### THE PROBLEM
Report every line below that has the string "goblet" in it.

************

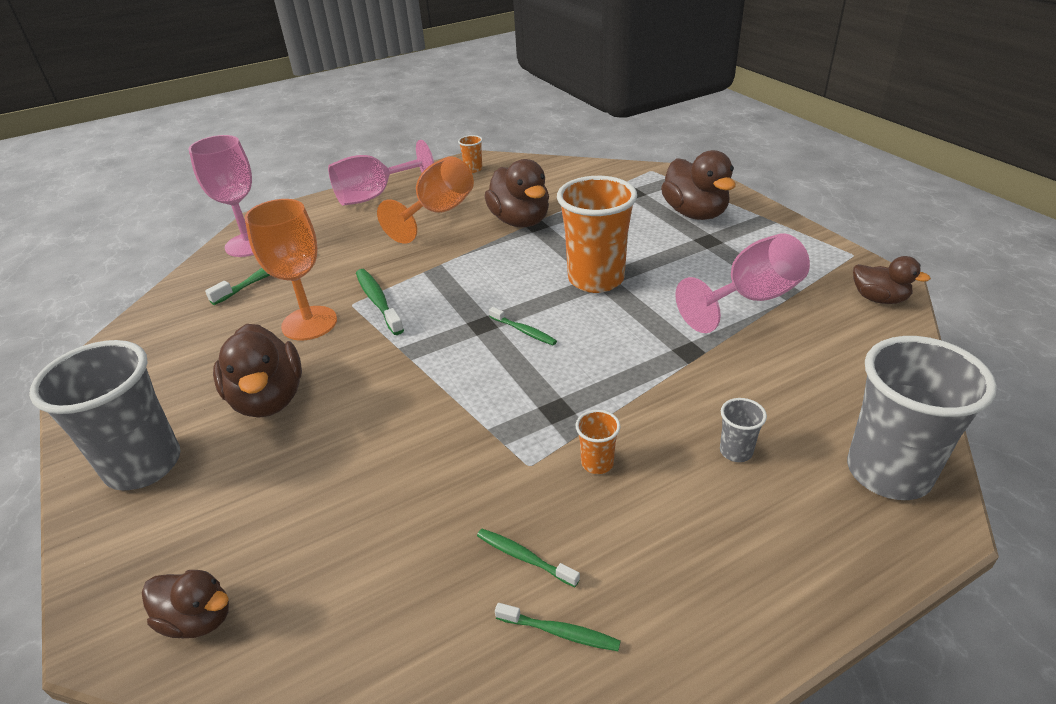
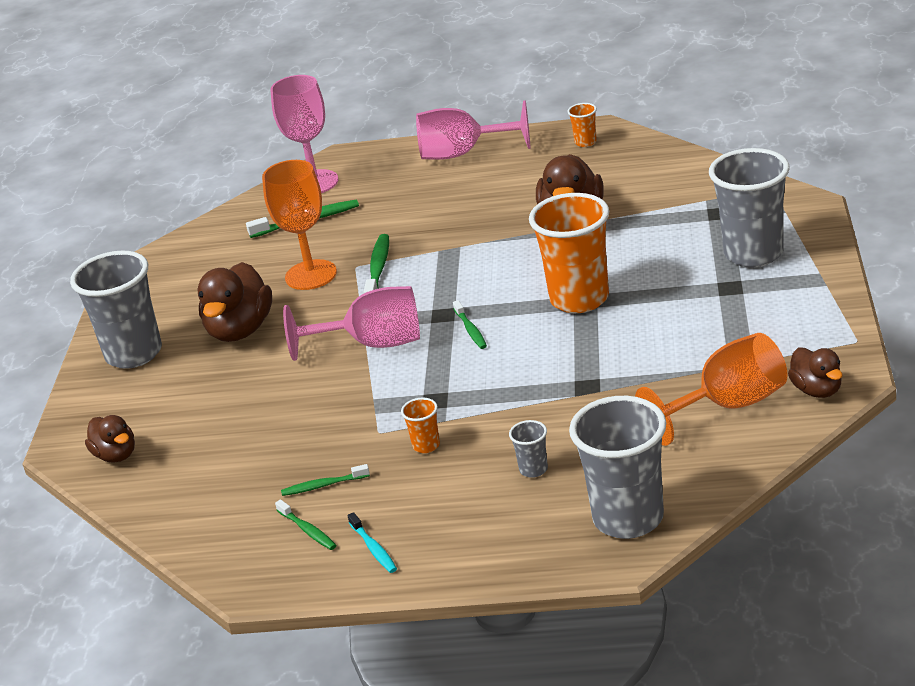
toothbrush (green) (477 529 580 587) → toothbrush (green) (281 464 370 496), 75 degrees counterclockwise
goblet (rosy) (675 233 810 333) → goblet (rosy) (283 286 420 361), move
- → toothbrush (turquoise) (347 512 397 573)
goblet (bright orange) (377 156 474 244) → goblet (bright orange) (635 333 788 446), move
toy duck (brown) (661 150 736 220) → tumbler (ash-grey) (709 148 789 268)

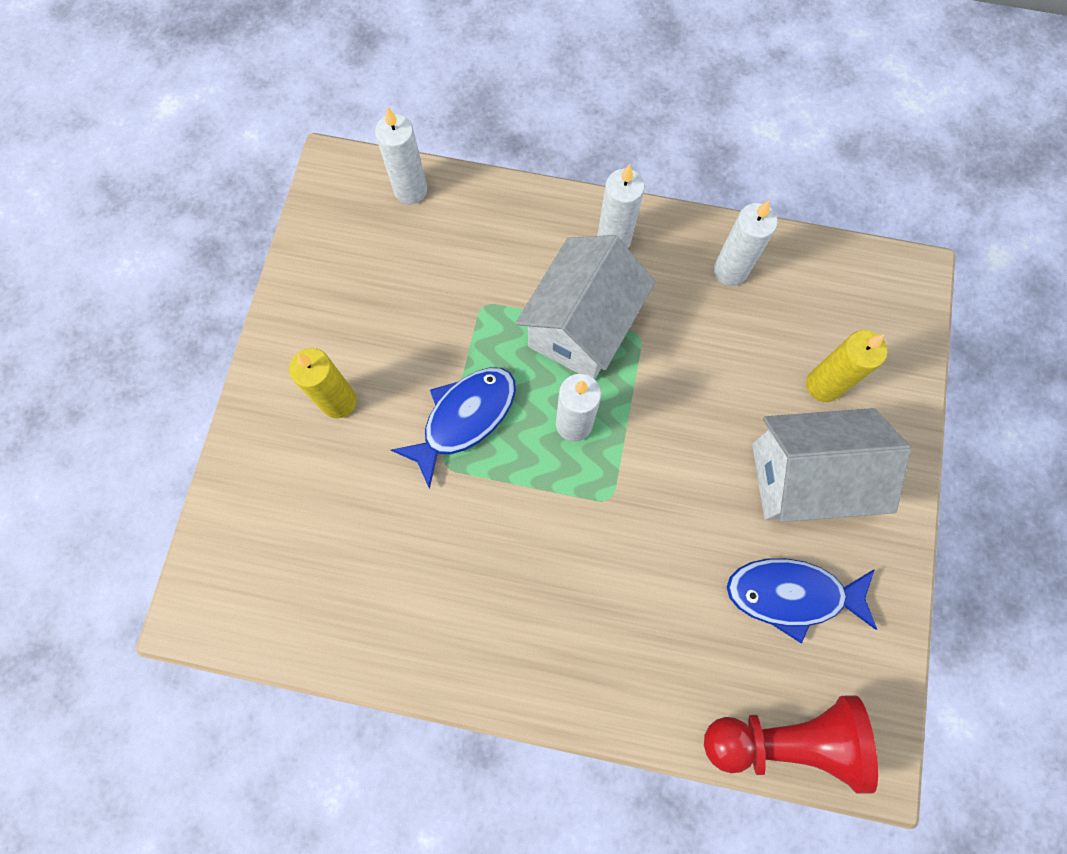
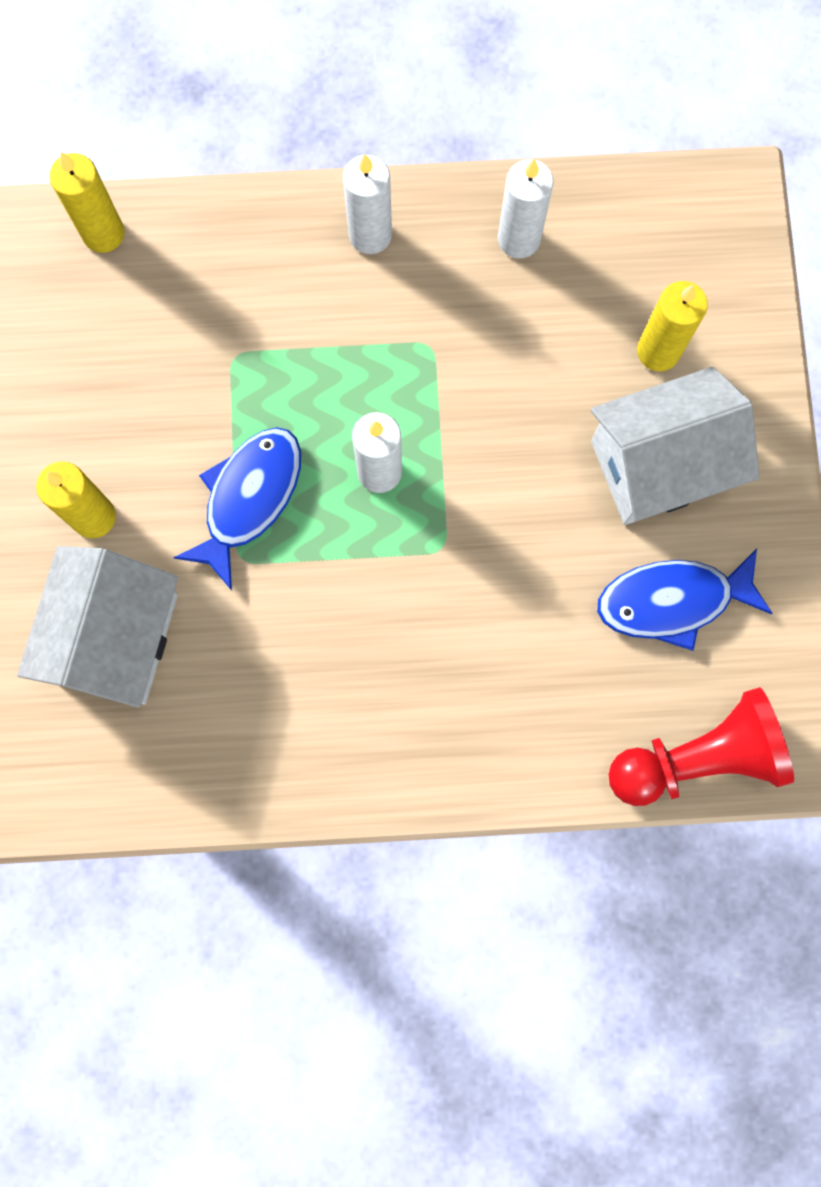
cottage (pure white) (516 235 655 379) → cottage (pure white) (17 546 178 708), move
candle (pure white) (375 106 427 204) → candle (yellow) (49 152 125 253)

************

### PROBLEM SOLUTION
goblet (rosy) (675 233 810 333) → goblet (rosy) (283 286 420 361), move
goblet (bright orange) (377 156 474 244) → goblet (bright orange) (635 333 788 446), move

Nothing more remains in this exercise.